━━ Supplied data ━━
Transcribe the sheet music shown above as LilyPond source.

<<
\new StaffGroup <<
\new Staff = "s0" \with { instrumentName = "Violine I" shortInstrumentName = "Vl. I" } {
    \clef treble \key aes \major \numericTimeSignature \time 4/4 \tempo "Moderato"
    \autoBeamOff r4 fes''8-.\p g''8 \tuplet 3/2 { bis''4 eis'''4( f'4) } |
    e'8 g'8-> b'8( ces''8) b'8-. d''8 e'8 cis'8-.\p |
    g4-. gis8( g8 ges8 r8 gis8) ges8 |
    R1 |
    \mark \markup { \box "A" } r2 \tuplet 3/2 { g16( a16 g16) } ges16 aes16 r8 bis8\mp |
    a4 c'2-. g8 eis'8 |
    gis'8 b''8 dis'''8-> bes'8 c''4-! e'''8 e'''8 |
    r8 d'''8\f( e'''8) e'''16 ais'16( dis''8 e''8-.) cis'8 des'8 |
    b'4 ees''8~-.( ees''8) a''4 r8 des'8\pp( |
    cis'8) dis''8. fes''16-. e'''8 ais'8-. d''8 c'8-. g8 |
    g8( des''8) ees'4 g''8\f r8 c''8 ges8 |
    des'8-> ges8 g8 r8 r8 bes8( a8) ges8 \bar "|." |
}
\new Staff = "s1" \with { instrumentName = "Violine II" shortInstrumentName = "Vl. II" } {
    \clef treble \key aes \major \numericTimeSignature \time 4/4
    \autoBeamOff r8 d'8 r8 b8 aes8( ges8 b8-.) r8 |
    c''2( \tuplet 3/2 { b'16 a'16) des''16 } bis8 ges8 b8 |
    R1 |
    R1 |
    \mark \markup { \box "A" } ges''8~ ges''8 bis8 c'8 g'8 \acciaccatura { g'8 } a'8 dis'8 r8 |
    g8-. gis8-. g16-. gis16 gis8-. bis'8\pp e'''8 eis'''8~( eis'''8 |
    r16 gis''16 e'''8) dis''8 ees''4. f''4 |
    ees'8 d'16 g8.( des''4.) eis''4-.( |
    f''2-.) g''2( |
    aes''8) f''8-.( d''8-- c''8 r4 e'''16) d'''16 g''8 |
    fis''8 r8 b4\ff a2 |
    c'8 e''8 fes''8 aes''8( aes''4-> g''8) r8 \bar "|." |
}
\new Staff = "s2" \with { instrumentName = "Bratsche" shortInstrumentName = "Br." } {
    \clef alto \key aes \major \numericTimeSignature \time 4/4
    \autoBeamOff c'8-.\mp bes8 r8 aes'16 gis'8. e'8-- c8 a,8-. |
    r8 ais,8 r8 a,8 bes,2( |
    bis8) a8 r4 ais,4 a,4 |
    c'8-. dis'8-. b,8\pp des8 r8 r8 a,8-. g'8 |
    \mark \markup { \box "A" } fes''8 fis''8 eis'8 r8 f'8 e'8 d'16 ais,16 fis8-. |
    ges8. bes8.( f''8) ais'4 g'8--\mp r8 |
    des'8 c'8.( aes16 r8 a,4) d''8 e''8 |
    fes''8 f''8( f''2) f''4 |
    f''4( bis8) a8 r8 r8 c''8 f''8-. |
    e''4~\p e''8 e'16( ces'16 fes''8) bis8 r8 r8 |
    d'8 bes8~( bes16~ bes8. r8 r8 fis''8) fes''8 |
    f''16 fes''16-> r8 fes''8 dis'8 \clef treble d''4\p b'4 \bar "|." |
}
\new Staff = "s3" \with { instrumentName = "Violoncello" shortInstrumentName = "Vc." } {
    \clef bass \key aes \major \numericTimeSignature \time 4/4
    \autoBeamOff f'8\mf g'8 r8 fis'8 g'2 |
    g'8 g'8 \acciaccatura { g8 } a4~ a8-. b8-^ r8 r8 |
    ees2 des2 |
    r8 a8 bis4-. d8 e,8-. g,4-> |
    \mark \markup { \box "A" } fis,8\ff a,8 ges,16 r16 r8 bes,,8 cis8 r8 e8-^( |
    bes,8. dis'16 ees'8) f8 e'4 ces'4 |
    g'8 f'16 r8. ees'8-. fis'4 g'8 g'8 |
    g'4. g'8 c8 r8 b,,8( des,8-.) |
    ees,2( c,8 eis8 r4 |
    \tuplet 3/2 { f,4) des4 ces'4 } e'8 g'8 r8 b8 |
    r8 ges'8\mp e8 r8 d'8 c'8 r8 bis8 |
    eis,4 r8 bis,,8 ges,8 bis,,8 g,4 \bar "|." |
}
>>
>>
━━━
- **Your task**
Locate every line in the records above that contains the string "major", and copy each of those lines.

- **Full answer**
    \clef treble \key aes \major \numericTimeSignature \time 4/4 \tempo "Moderato"
    \clef treble \key aes \major \numericTimeSignature \time 4/4
    \clef alto \key aes \major \numericTimeSignature \time 4/4
    \clef bass \key aes \major \numericTimeSignature \time 4/4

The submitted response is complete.